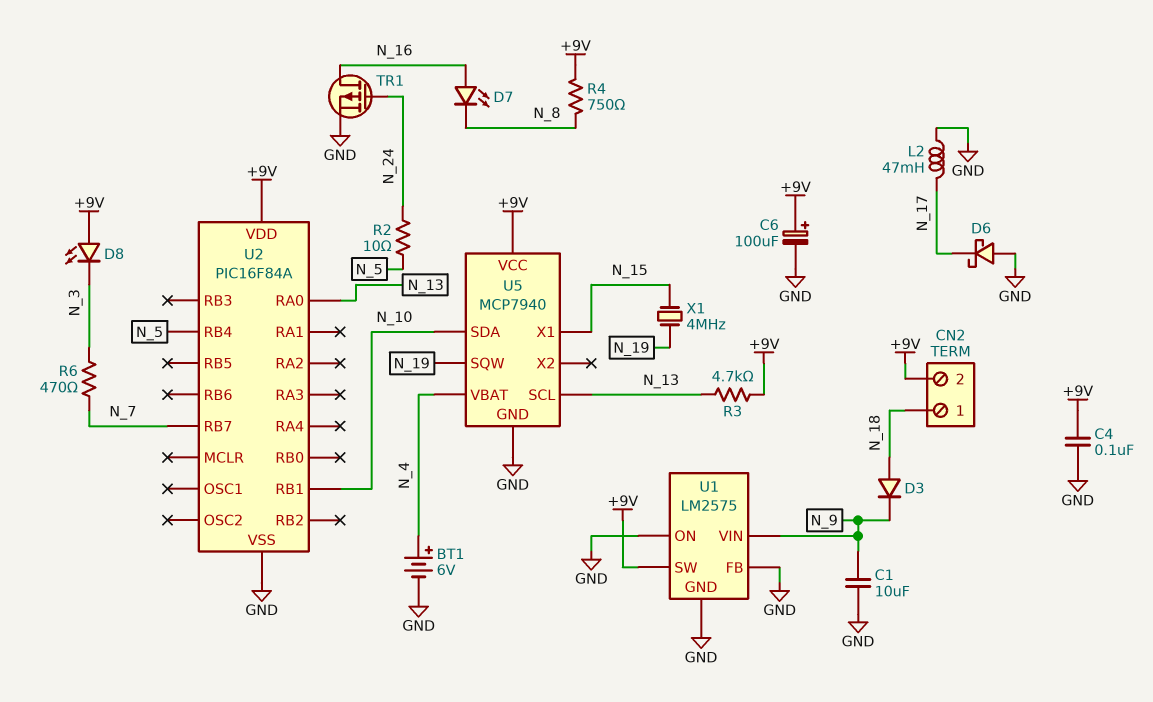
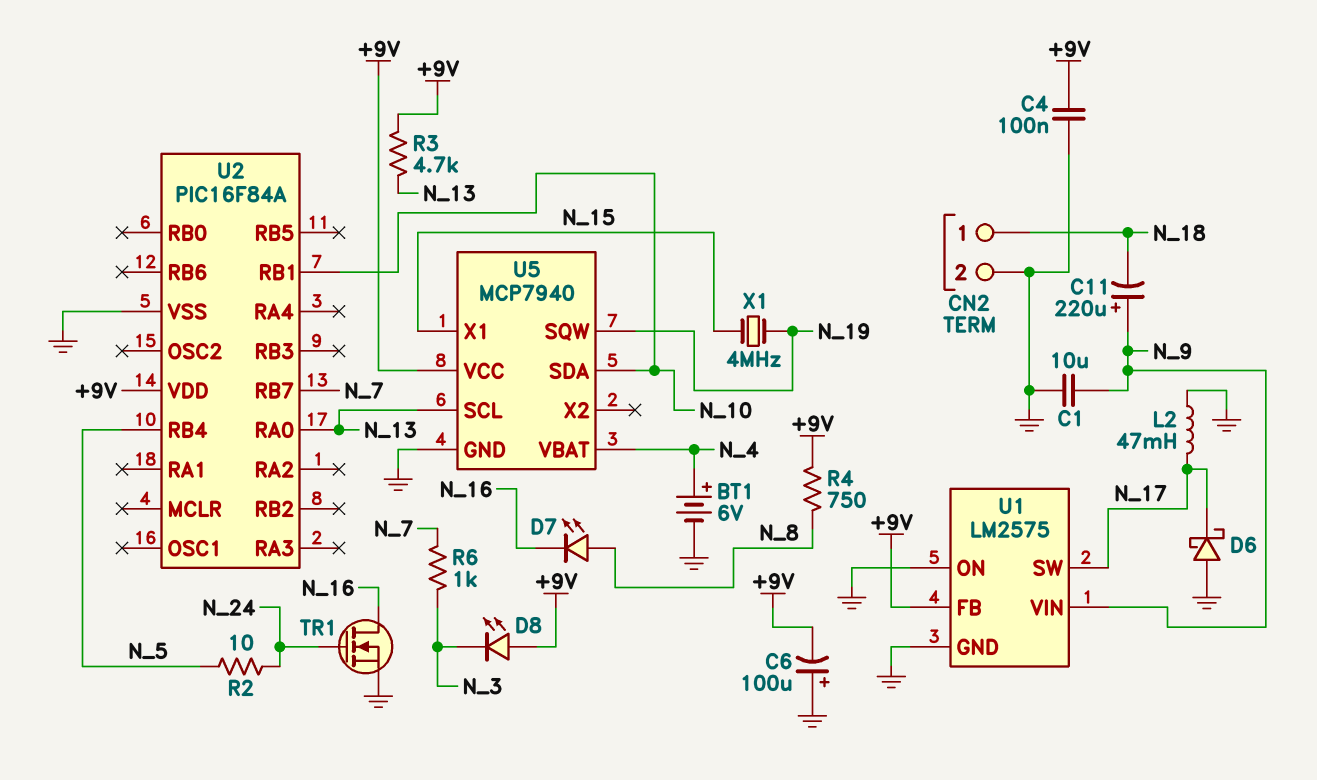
C6: 100uF (plus +9V, minus GND) -> 100uF (plus GND, minus +9V)
C11: none -> 220uF (plus N_9, minus N_18)
CN2 pin 2: +9V -> GND
D3: diode (A N_18, K N_9) -> none
D7: LED (A N_16, K N_8) -> LED (A N_8, K N_16)
R6: 470 (N_3, N_7) -> 1k (N_3, N_7)
TR1: PMOS (G N_24, D N_16, S GND) -> NMOS (G N_24, D N_16, S GND)
U1 pin FB: GND -> +9V
U1 pin SW: +9V -> N_17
···
Leaving the pictures out, set down all of the data again exactly.

C6: 100uF (plus +9V, minus GND) -> 100uF (plus GND, minus +9V)
C11: none -> 220uF (plus N_9, minus N_18)
CN2 pin 2: +9V -> GND
D3: diode (A N_18, K N_9) -> none
D7: LED (A N_16, K N_8) -> LED (A N_8, K N_16)
R6: 470 (N_3, N_7) -> 1k (N_3, N_7)
TR1: PMOS (G N_24, D N_16, S GND) -> NMOS (G N_24, D N_16, S GND)
U1 pin FB: GND -> +9V
U1 pin SW: +9V -> N_17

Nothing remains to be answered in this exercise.